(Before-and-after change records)
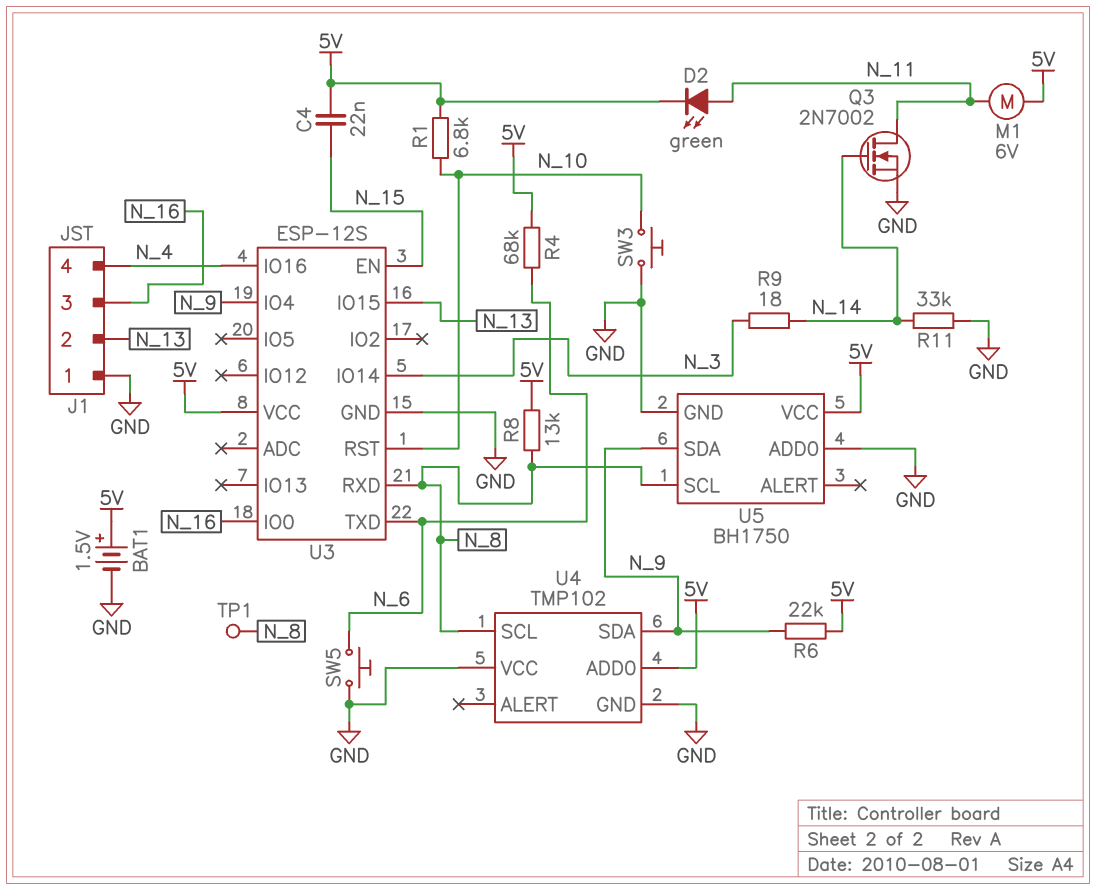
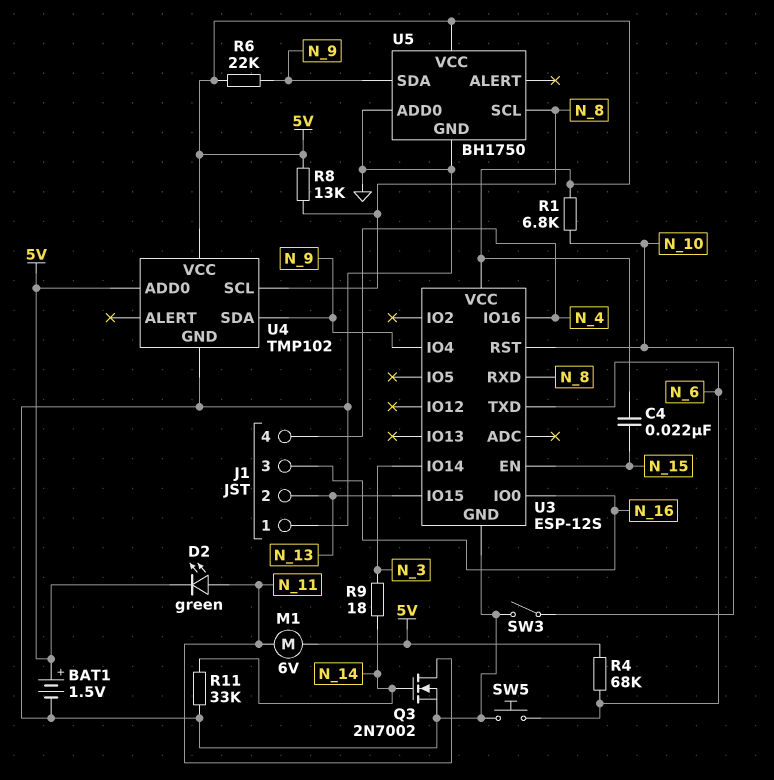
SW3: button (GND, N_10) -> switch (GND, N_10)
TP1: test point (N_8) -> none
U4 pin VCC: GND -> 5V

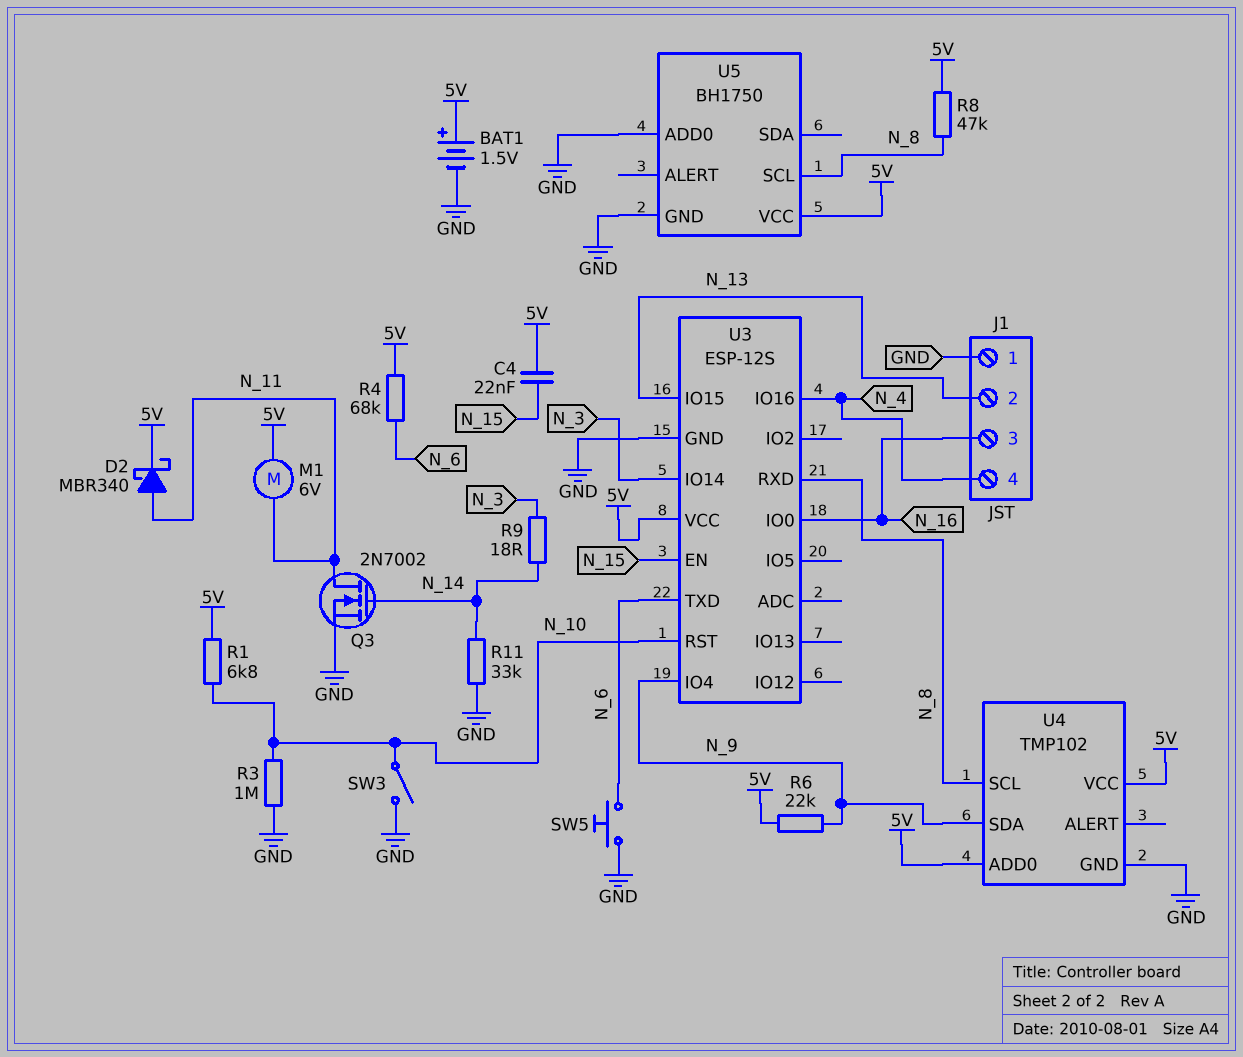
D2: LED green (A N_11, K 5V) -> schottky MBR340 (A N_11, K 5V)
R3: none -> 1M (GND, N_10)
R8: 13k (5V, N_8) -> 47k (5V, N_8)
U5 pin SDA: N_9 -> none

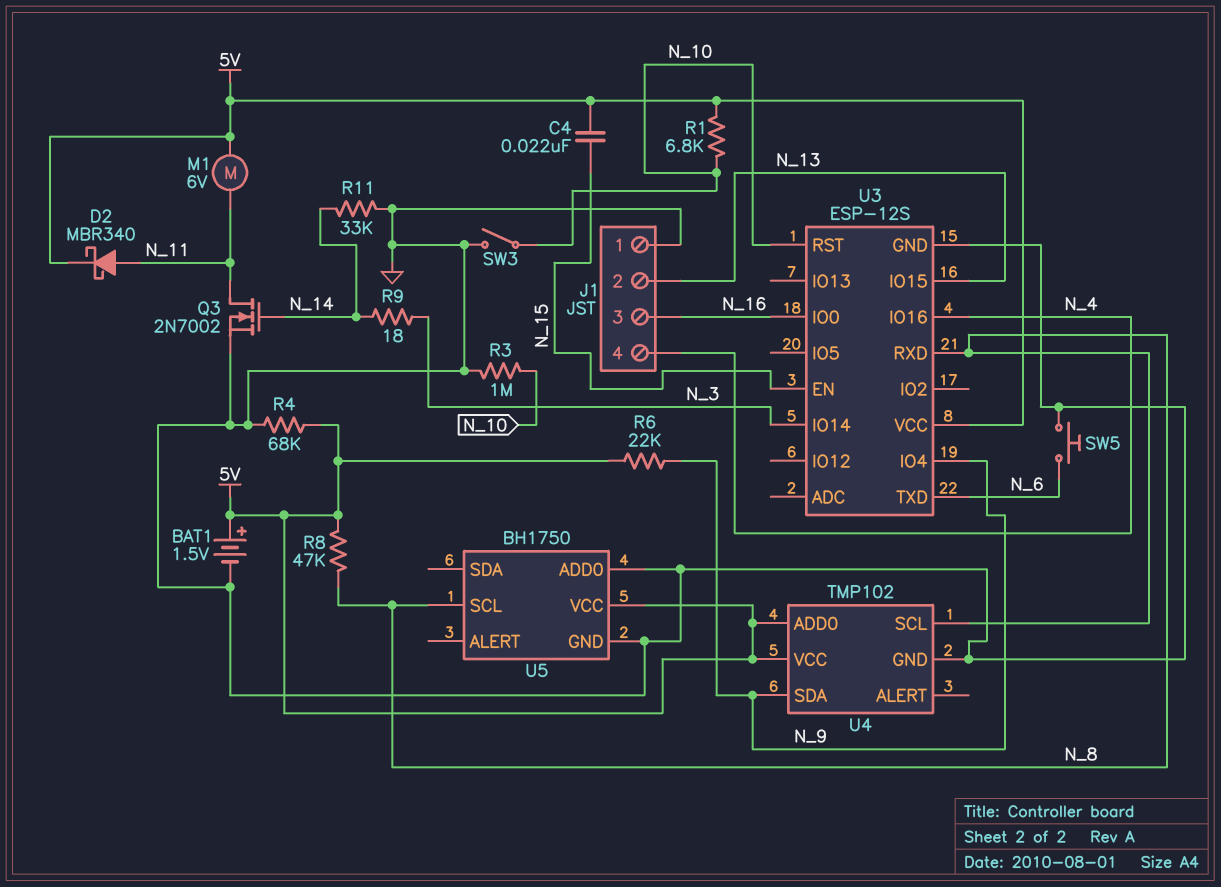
R4: 68k (5V, N_6) -> 68k (5V, GND)

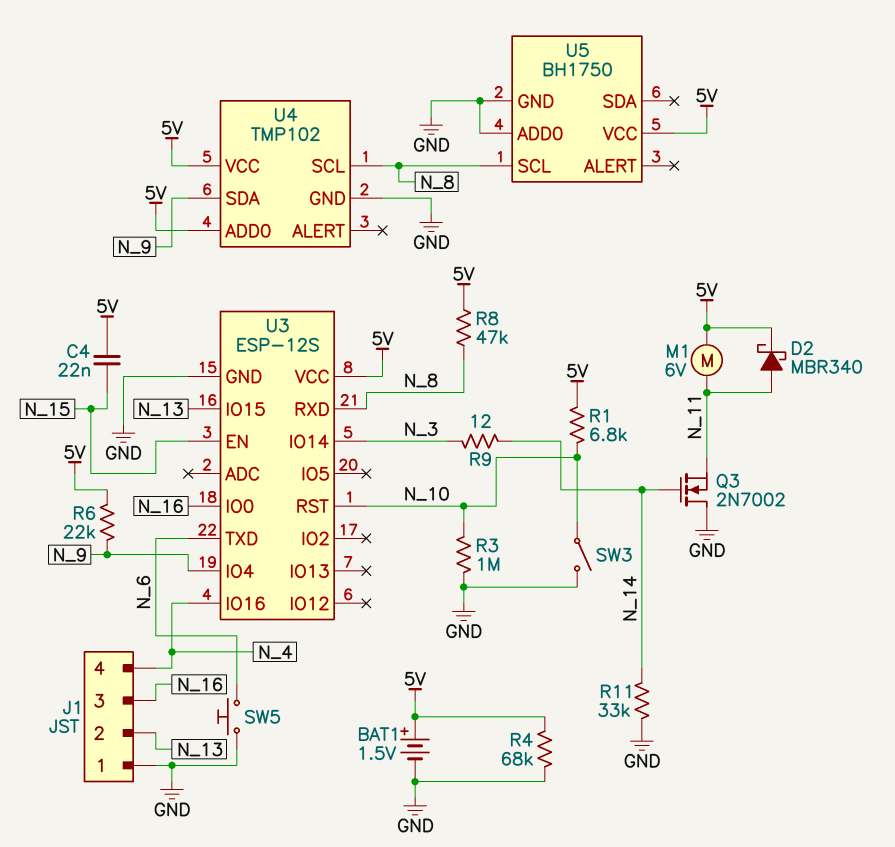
Q3: NMOS 2N7002 (G N_14, D N_11, S GND) -> NMOS 2N7002 (G N_14, D GND, S N_11)
R9: 18 (N_3, N_14) -> 12 (N_3, N_14)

Brief:
List every line from the entries above in which "none" appears.

Answer for this exercise:
TP1: test point (N_8) -> none
R3: none -> 1M (GND, N_10)
U5 pin SDA: N_9 -> none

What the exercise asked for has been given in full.